TASK STATEMENT: Please copy out every line of text in the rows below character for character, leaving out the pictures.

-- begin --

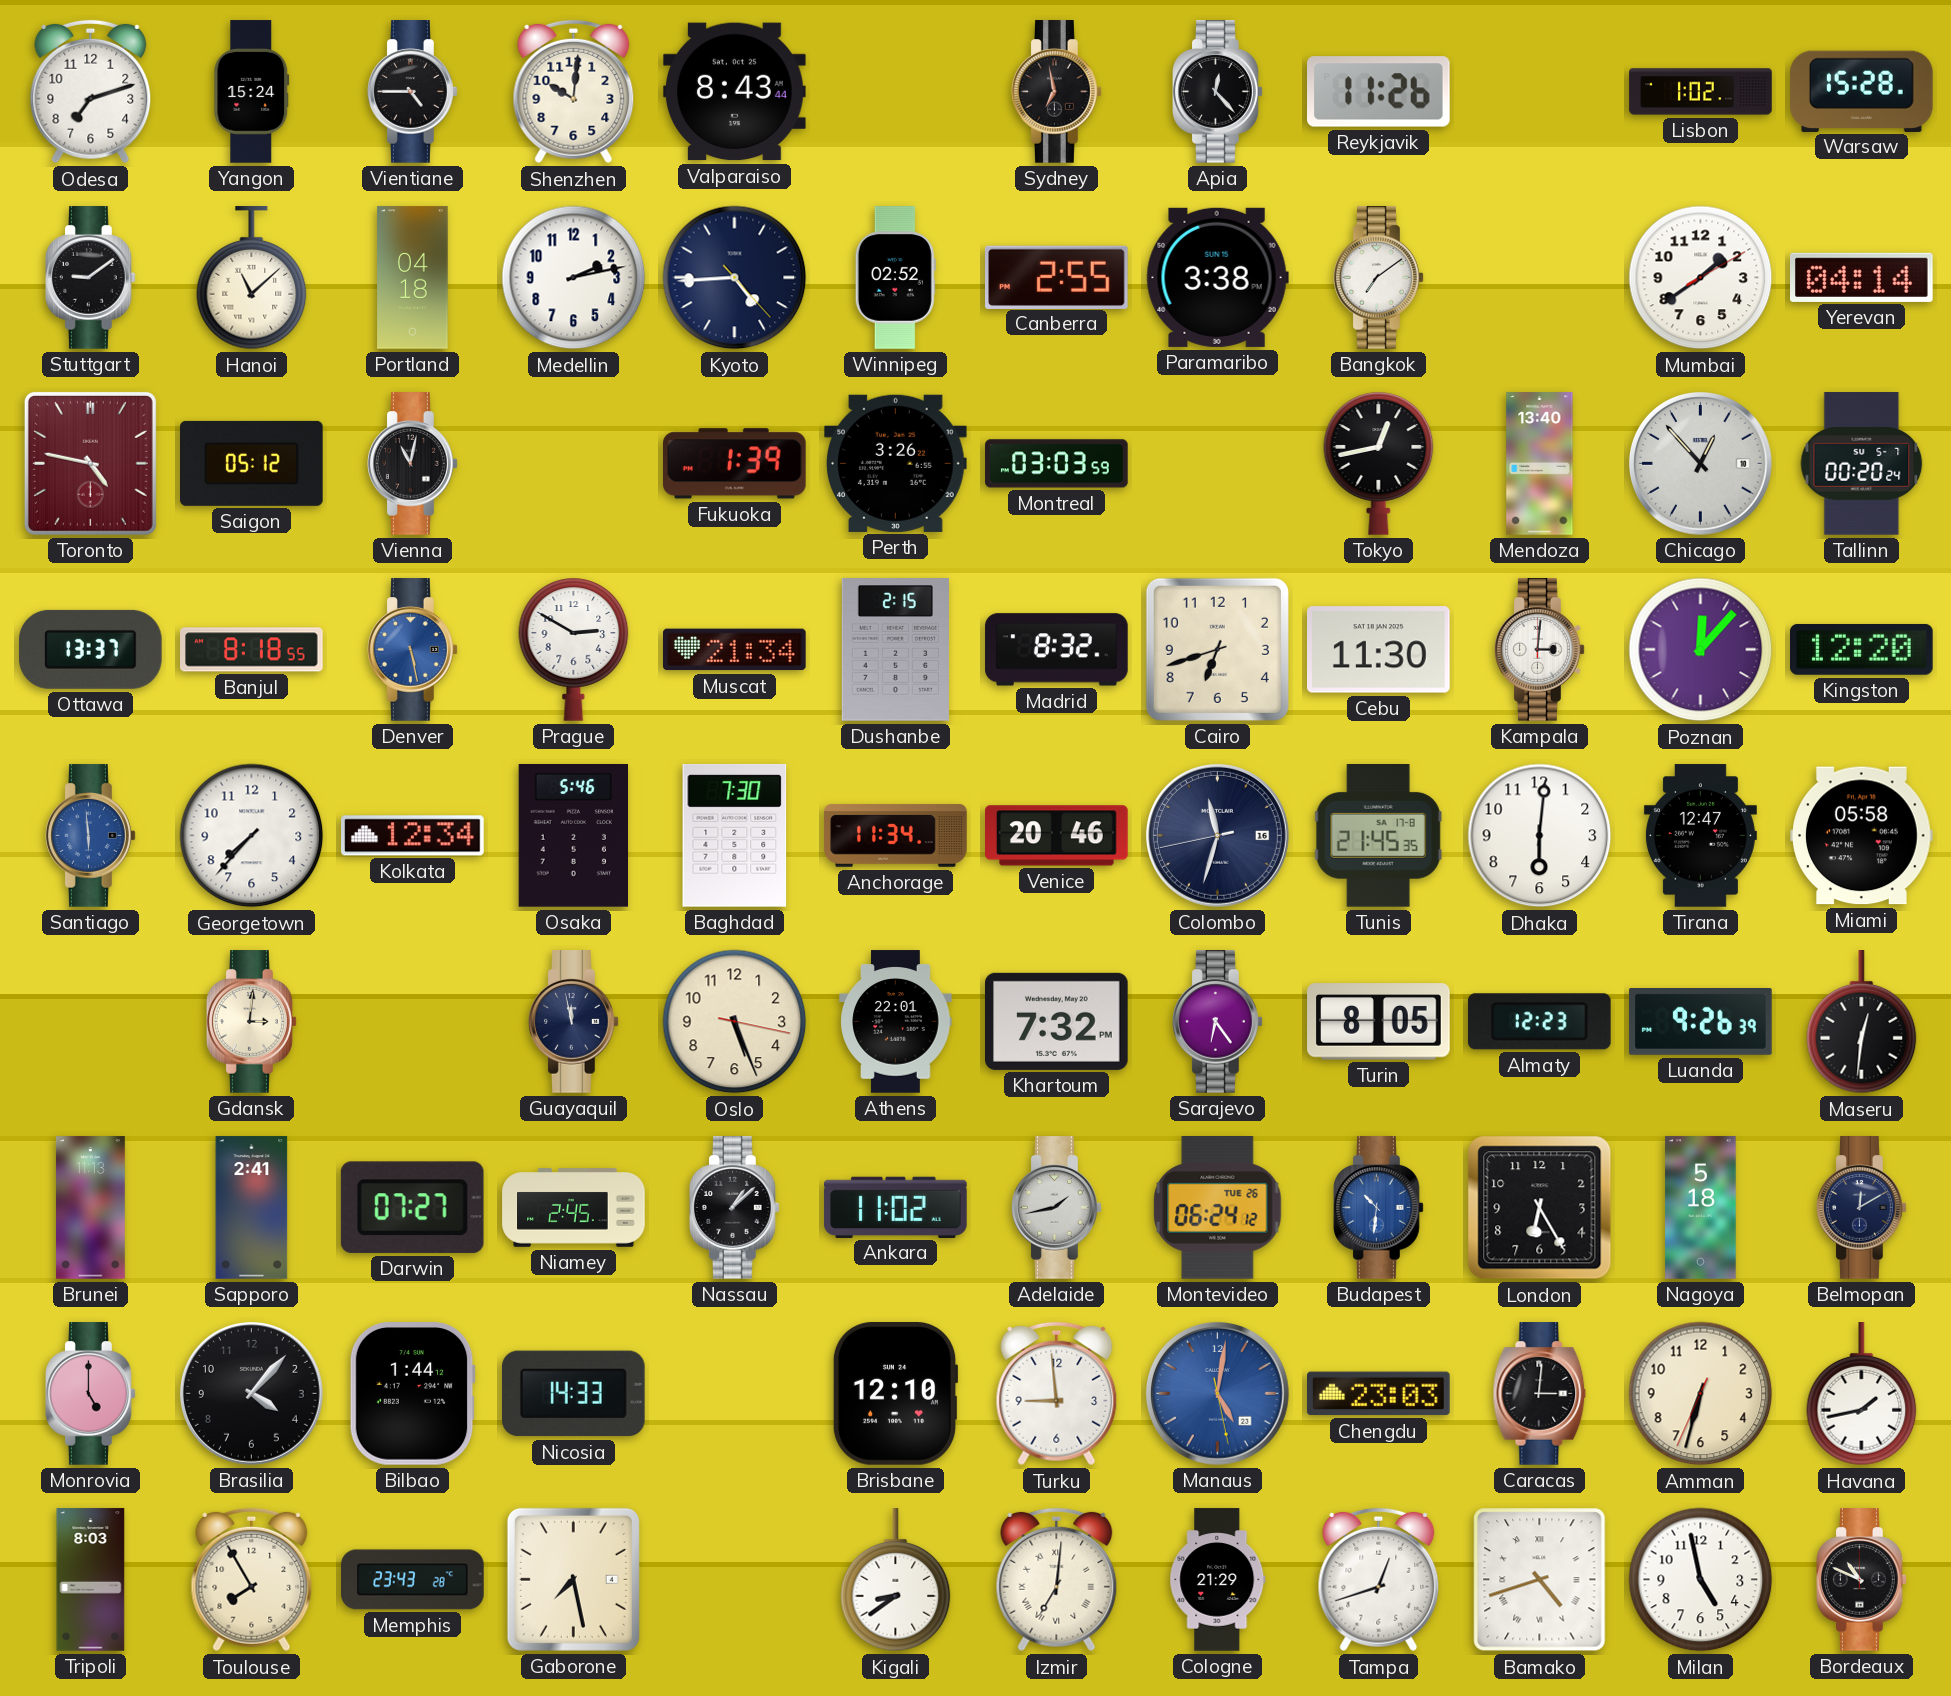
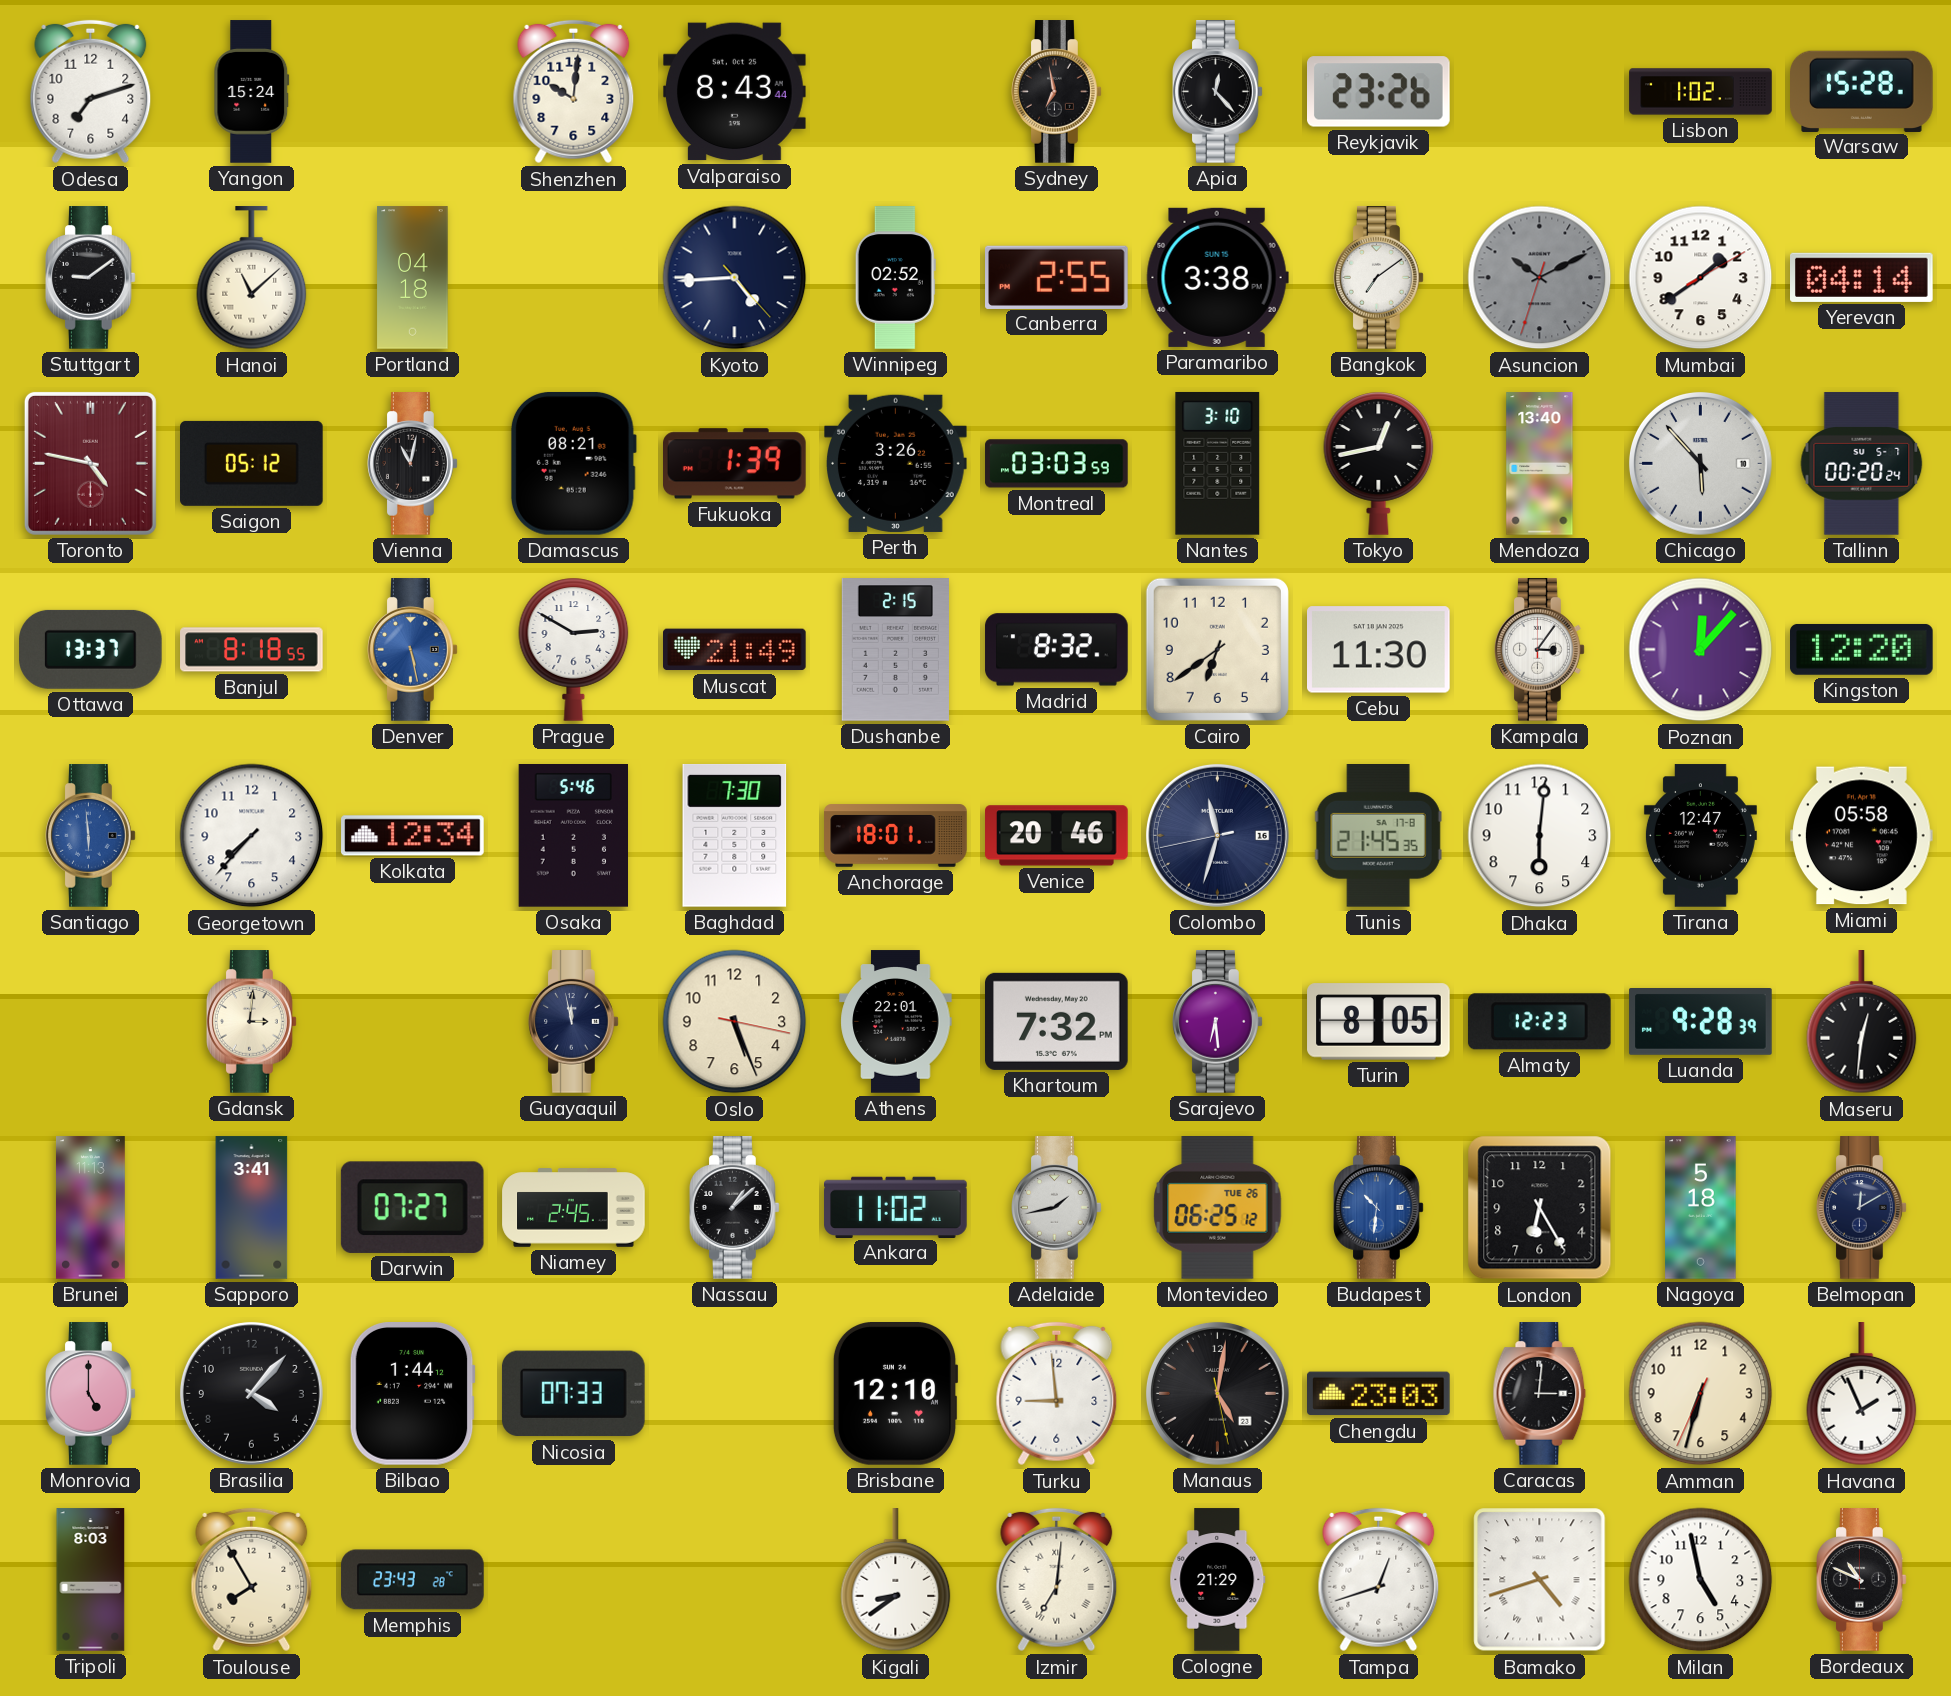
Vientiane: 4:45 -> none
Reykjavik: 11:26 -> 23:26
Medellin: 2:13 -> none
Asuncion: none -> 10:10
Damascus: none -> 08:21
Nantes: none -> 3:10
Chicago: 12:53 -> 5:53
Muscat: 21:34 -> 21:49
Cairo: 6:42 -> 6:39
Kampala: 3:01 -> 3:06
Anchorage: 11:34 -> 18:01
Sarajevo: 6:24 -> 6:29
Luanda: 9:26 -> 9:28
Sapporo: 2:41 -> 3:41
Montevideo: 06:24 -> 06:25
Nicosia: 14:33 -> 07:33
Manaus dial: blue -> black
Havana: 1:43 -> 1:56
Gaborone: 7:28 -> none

-- end --

OUTPUT FOR THIS EXERCISE:
Vientiane: 4:45 -> none
Reykjavik: 11:26 -> 23:26
Medellin: 2:13 -> none
Asuncion: none -> 10:10
Damascus: none -> 08:21
Nantes: none -> 3:10
Chicago: 12:53 -> 5:53
Muscat: 21:34 -> 21:49
Cairo: 6:42 -> 6:39
Kampala: 3:01 -> 3:06
Anchorage: 11:34 -> 18:01
Sarajevo: 6:24 -> 6:29
Luanda: 9:26 -> 9:28
Sapporo: 2:41 -> 3:41
Montevideo: 06:24 -> 06:25
Nicosia: 14:33 -> 07:33
Manaus dial: blue -> black
Havana: 1:43 -> 1:56
Gaborone: 7:28 -> none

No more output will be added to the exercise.